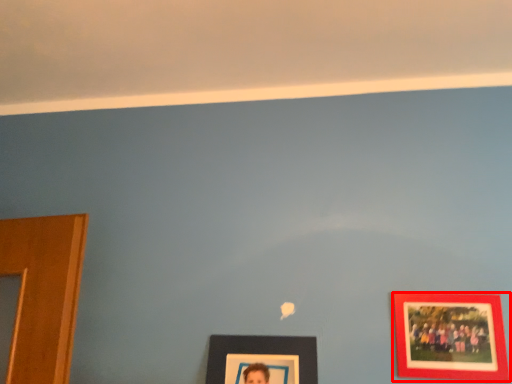
Question: In this image, where is picture frame (annotated by the red box) located relative to picture frame?

Choices:
 (A) right
 (B) left

Answer: (A)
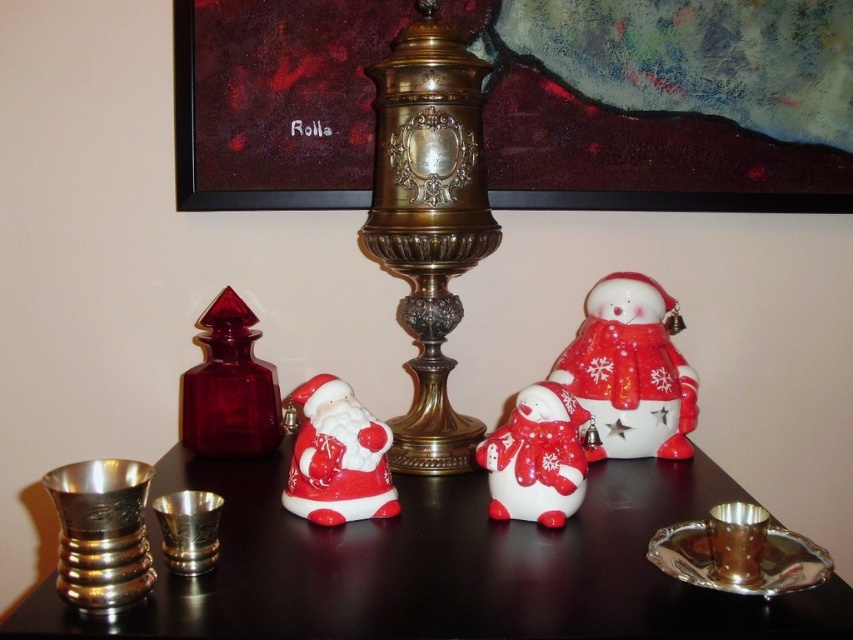
You are arranging flowers for a centerpiece and need to choose between the brushed metal candle holder at left and the ruby glass bottle at left. Which object has a smaller diameter to fit into a narrow vase holder?

The brushed metal candle holder at left is thinner than the ruby glass bottle at left, so it has a smaller diameter and would fit better into a narrow vase holder.

You are arranging items on a table and need to place a new object between the metallic gold picture frame at upper center and the brushed metal cups at left. Based on their positions, where should you place the new object?

The metallic gold picture frame at upper center is to the right of the brushed metal cups at left, so you should place the new object between them on the table, positioning it to the right of the brushed metal cups at left and to the left of the metallic gold picture frame at upper center.

You are standing in front of a decorative table arrangement. There are two points marked on the table surface at coordinates point (x=192, y=33) and point (x=381, y=589). If you want to place a small decoration closer to you, which point should you choose?

Point (x=192, y=33) is further to the camera than point (x=381, y=589), so placing the decoration at point (x=192, y=33) would be closer to you.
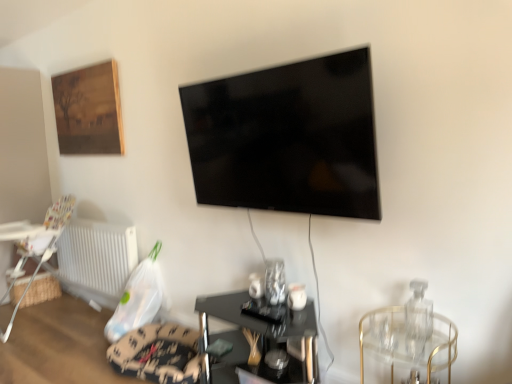
Question: From a real-world perspective, is woven wood table at left, marked as the 2th table in a front-to-back arrangement, physically above black glossy tv at upper center?

Choices:
 (A) no
 (B) yes

Answer: (A)

Question: Considering the relative sizes of woven wood table at left, which appears as the 2th table when viewed from the right, and black glossy tv at upper center in the image provided, is woven wood table at left, which appears as the 2th table when viewed from the right, wider than black glossy tv at upper center?

Choices:
 (A) yes
 (B) no

Answer: (A)

Question: Can you confirm if woven wood table at left, which appears as the 2th table when viewed from the right, is bigger than black glossy tv at upper center?

Choices:
 (A) yes
 (B) no

Answer: (B)

Question: Does woven wood table at left, the 1th table in the back-to-front sequence, have a smaller size compared to black glossy tv at upper center?

Choices:
 (A) no
 (B) yes

Answer: (B)

Question: Is woven wood table at left, the 1th table in the back-to-front sequence, turned away from black glossy tv at upper center?

Choices:
 (A) no
 (B) yes

Answer: (A)

Question: Is woven wood table at left, acting as the 1th table starting from the left, oriented towards black glossy tv at upper center?

Choices:
 (A) yes
 (B) no

Answer: (B)

Question: From a real-world perspective, is clear glass table at right positioned over black glass table at center, the 1th table viewed from the front, based on gravity?

Choices:
 (A) yes
 (B) no

Answer: (A)

Question: Is the surface of clear glass table at right in direct contact with black glass table at center, arranged as the 1th table when viewed from the right?

Choices:
 (A) no
 (B) yes

Answer: (A)

Question: Does clear glass table at right come behind black glass table at center, the 1th table viewed from the front?

Choices:
 (A) yes
 (B) no

Answer: (B)

Question: Does clear glass table at right have a greater height compared to black glass table at center, the second table in the left-to-right sequence?

Choices:
 (A) yes
 (B) no

Answer: (B)

Question: From a real-world perspective, does clear glass table at right sit lower than black glass table at center, which is the 2th table from back to front?

Choices:
 (A) yes
 (B) no

Answer: (B)

Question: From the image's perspective, would you say clear glass table at right is shown under black glass table at center, arranged as the 1th table when viewed from the right?

Choices:
 (A) yes
 (B) no

Answer: (B)

Question: From a real-world perspective, is black glass table at center, the 1th table viewed from the front, under wooden framed painting at upper left?

Choices:
 (A) yes
 (B) no

Answer: (A)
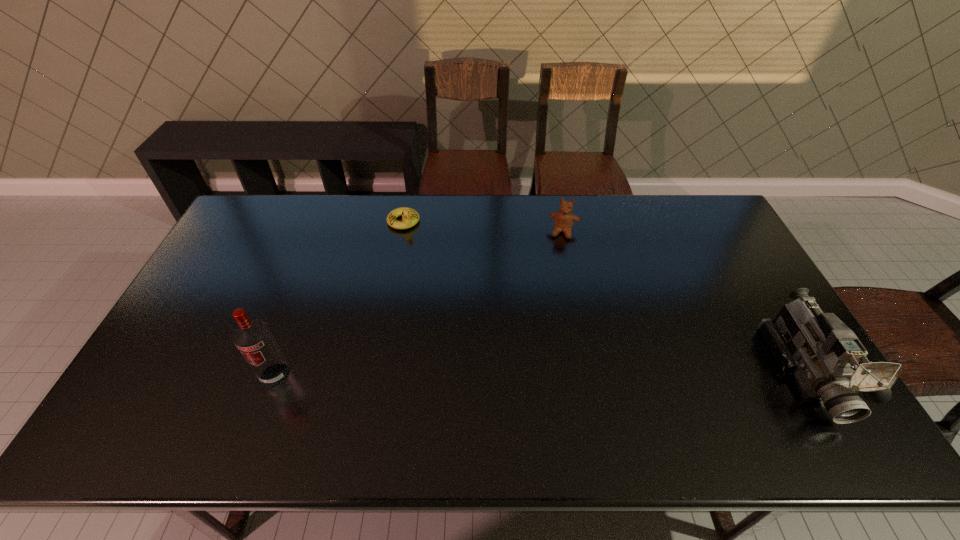
I want to click on object that is at the near right corner, so click(828, 360).

Locate an element on the screen. vacant point at the far edge is located at coordinates (636, 222).

The width and height of the screenshot is (960, 540). In the image, there is a desktop. What are the coordinates of `vacant space at the near edge` in the screenshot? It's located at (334, 383).

The width and height of the screenshot is (960, 540). I want to click on free space at the left edge of the desktop, so click(x=230, y=302).

The height and width of the screenshot is (540, 960). I want to click on vacant space at the right edge, so click(743, 335).

In the image, there is a desktop. Where is `blank space at the far left corner`? The height and width of the screenshot is (540, 960). blank space at the far left corner is located at coordinates (264, 207).

Where is `blank space at the near left corner of the desktop`? Image resolution: width=960 pixels, height=540 pixels. blank space at the near left corner of the desktop is located at coordinates click(x=184, y=404).

Image resolution: width=960 pixels, height=540 pixels. In the image, there is a desktop. Find the location of `vacant space at the far right corner`. vacant space at the far right corner is located at coordinates (712, 218).

Identify the location of free point between the tallest object and the third shortest object. (540, 373).

Where is `unoccupied position between the third object from left to right and the rightmost object`? The image size is (960, 540). unoccupied position between the third object from left to right and the rightmost object is located at coordinates (684, 301).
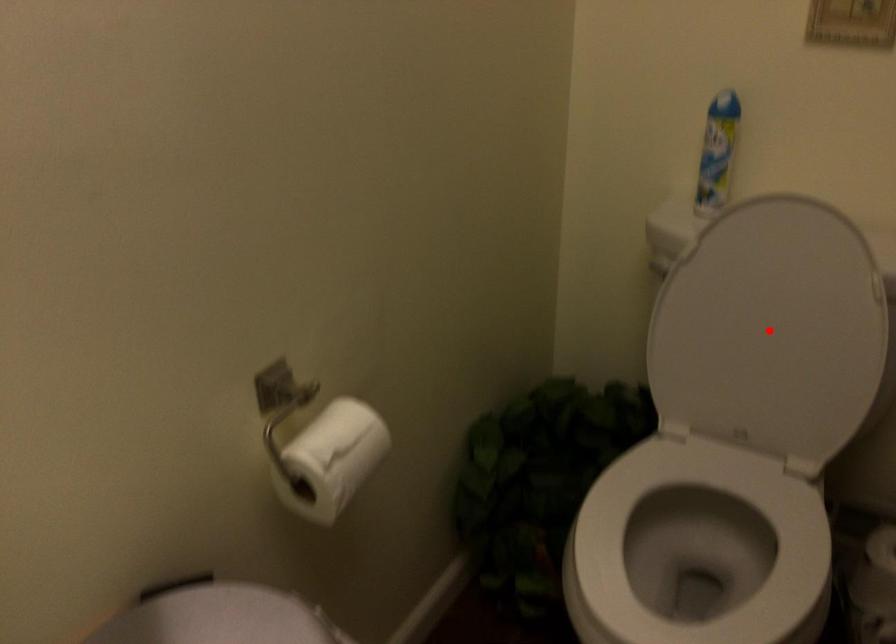
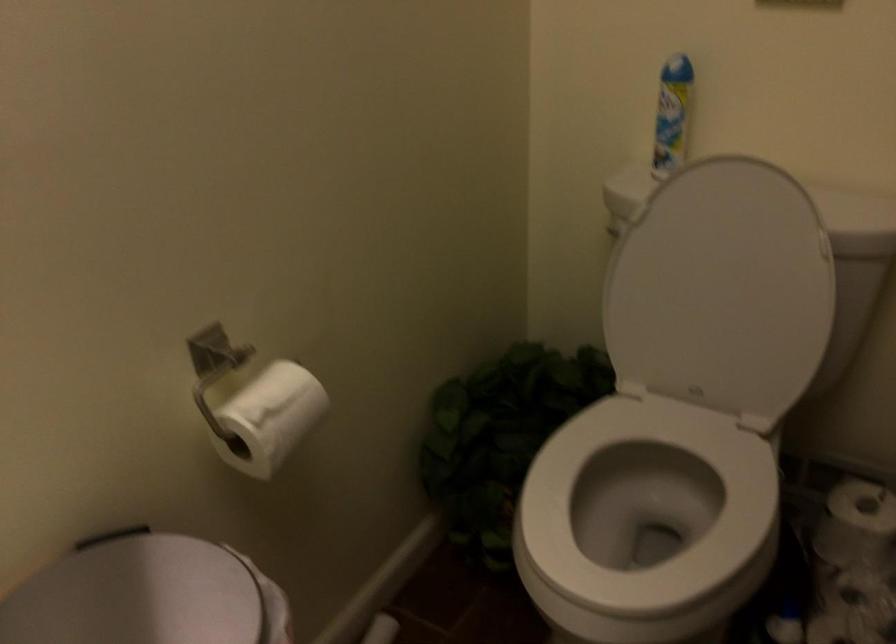
The point at the highlighted location is marked in the first image. Where is the corresponding point in the second image?

(721, 289)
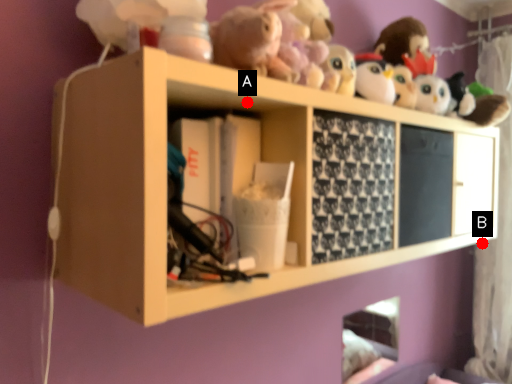
Question: Two points are circled on the image, labeled by A and B beside each circle. Among these points, which one is farthest from the camera?

Choices:
 (A) A is further
 (B) B is further

Answer: (B)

━━━━━━━━━━━━━━━━

▶ Exercise objective: Update the part of the records that opens with the line containing "In the image, there is a desktop. Where" and runs through the end of the records, replacing every "blank space" with "empty space" and changing nothing else. Leave the pictures out of your answer.

▶ Answer to this exercise:
In the image, there is a desktop. Where is `empty space at the far left corner`? The height and width of the screenshot is (540, 960). empty space at the far left corner is located at coordinates (264, 207).

Where is `empty space at the near left corner of the desktop`? Image resolution: width=960 pixels, height=540 pixels. empty space at the near left corner of the desktop is located at coordinates click(x=184, y=404).

Image resolution: width=960 pixels, height=540 pixels. In the image, there is a desktop. Find the location of `vacant space at the far right corner`. vacant space at the far right corner is located at coordinates (712, 218).

Identify the location of free point between the tallest object and the third shortest object. (540, 373).

Where is `unoccupied position between the third object from left to right and the rightmost object`? The image size is (960, 540). unoccupied position between the third object from left to right and the rightmost object is located at coordinates (684, 301).
The point at the highlighted location is marked in the first image. Where is the corresponding point in the second image?

(721, 289)
Question: Two points are circled on the image, labeled by A and B beside each circle. Among these points, which one is farthest from the camera?

Choices:
 (A) A is further
 (B) B is further

Answer: (B)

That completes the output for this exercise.